TASK ITEM = From the very first line of the data to the line containing "yellow cone (220, 201)", retype everything exactly, leaving the pictures behind.

-- RECORDED INFORMATION follows --

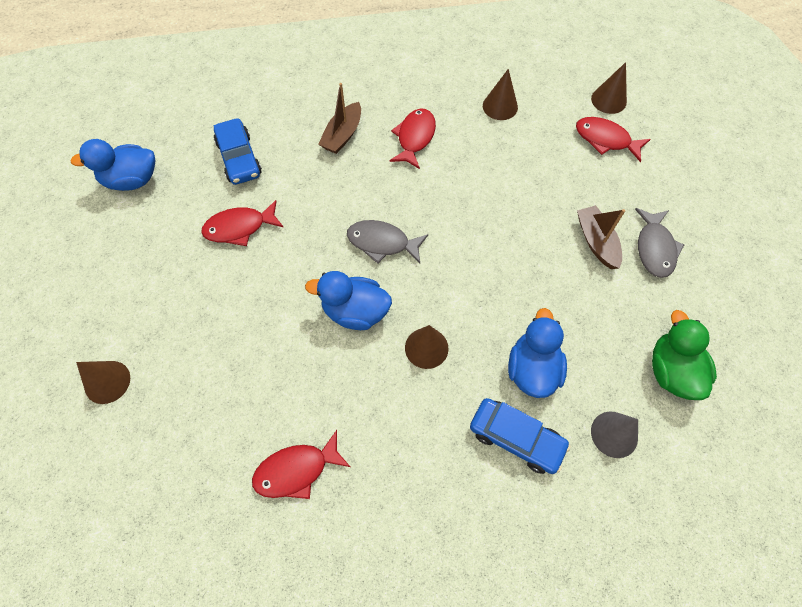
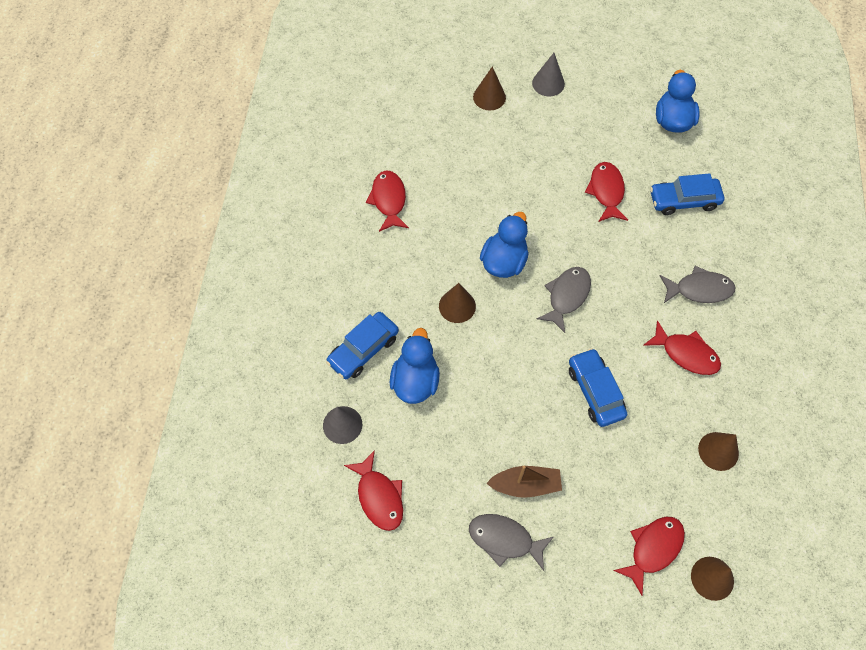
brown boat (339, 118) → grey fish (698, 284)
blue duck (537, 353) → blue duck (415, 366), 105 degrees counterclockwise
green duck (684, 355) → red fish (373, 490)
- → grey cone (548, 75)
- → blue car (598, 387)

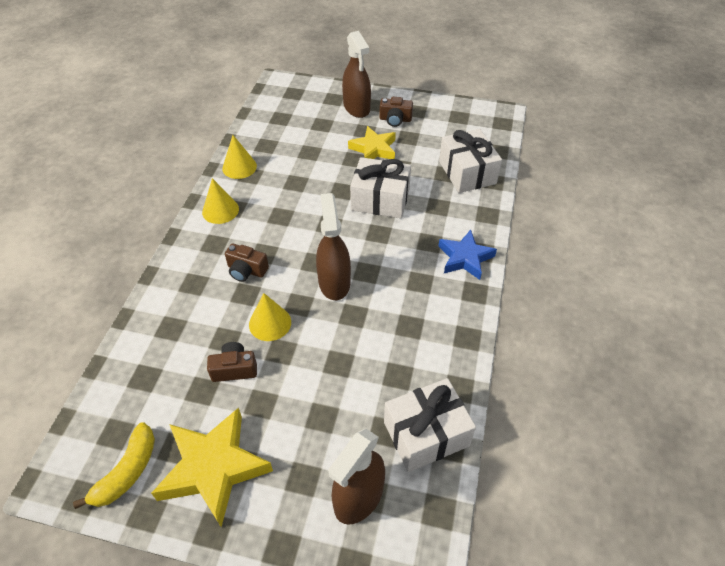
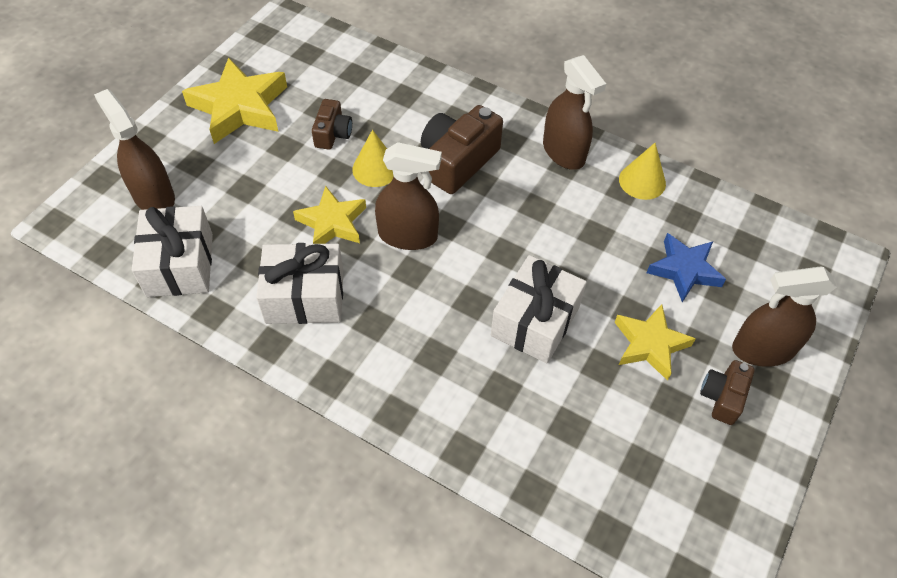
yellow banana (114, 465) → -
yellow cone (220, 201) → brown spray bottle (574, 112)
brown camera (247, 262) → brown camera (462, 149), x1.76
blue star (467, 255) → blue star (686, 267), shifted
white gift (470, 161) → white gift (300, 283), shifted
- → yellow star (329, 215)

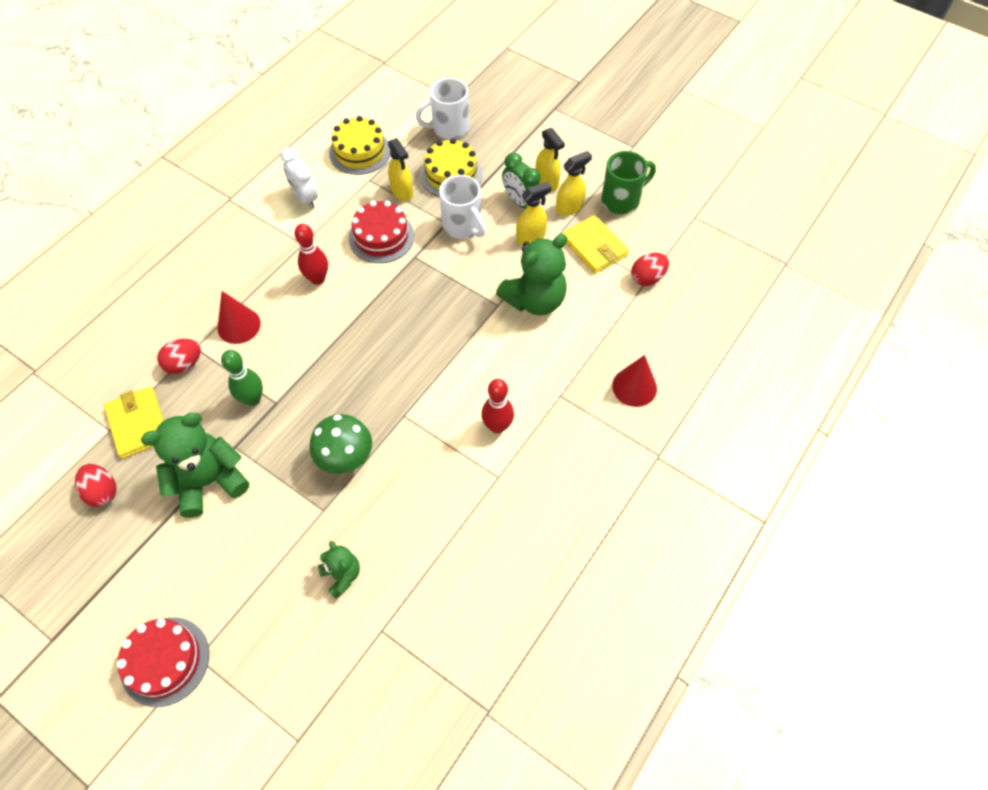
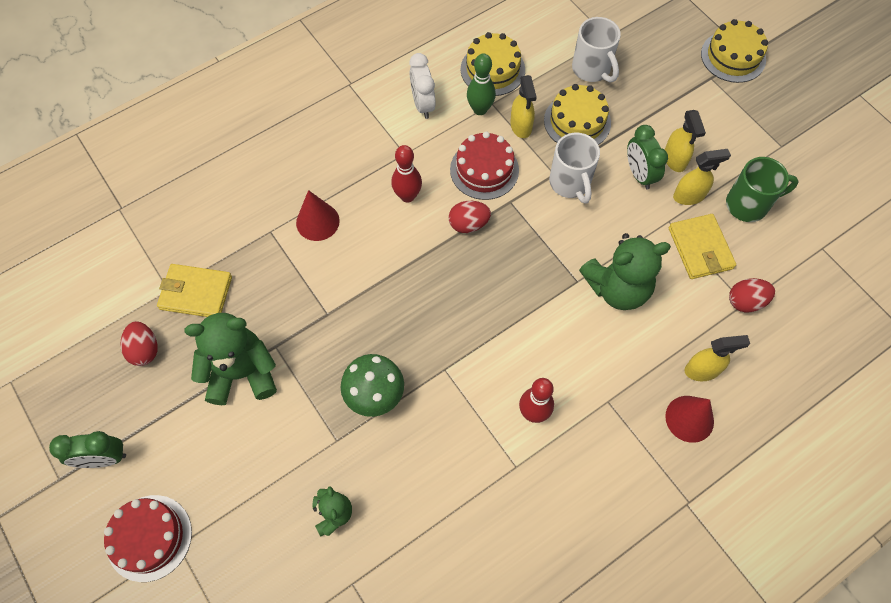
yellow wallet (134, 423) → yellow wallet (194, 290), 75 degrees counterclockwise
red egg (179, 356) → red egg (470, 217), shifted
green bowling pin (242, 378) → green bowling pin (481, 84), shifted
white mug (442, 109) → white mug (596, 50), 120 degrees counterclockwise
yellow spray bottle (534, 213) → yellow spray bottle (717, 358), shifted
- → green clock (87, 449)
- → yellow cake (734, 51)

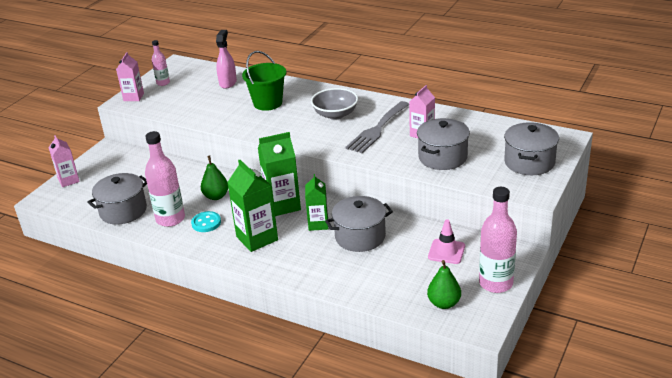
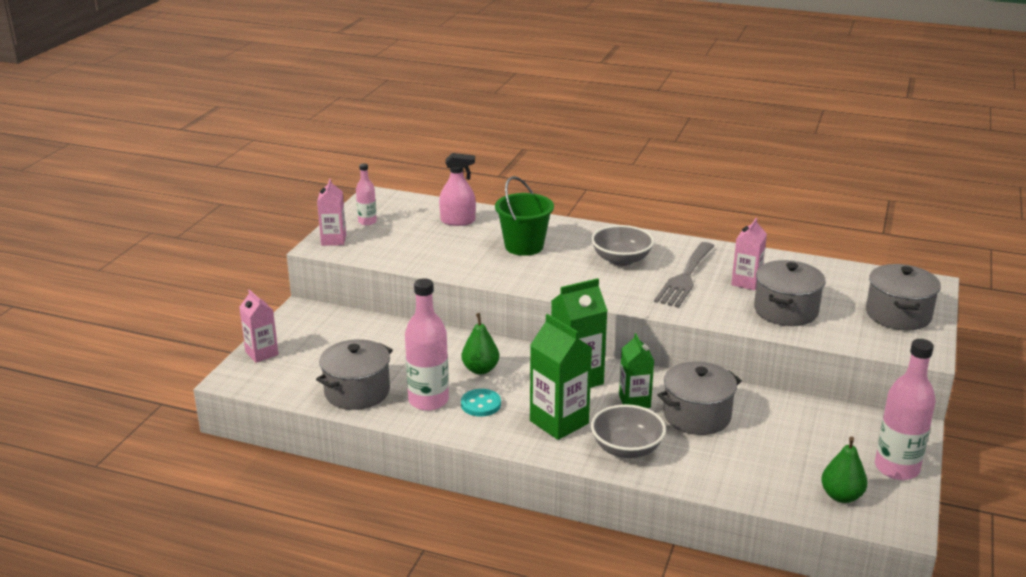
pink spray bottle (226, 59) → pink spray bottle (457, 189), 90 degrees clockwise
pink traffic cone (446, 241) → -
- → grey bowl (628, 431)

-- RECORDED INFORMATION concluded --

ANSWER SPACE =
brown boat (339, 118) → grey fish (698, 284)
blue duck (537, 353) → blue duck (415, 366), 105 degrees counterclockwise
green duck (684, 355) → red fish (373, 490)
- → grey cone (548, 75)
- → blue car (598, 387)

yellow banana (114, 465) → -
yellow cone (220, 201) → brown spray bottle (574, 112)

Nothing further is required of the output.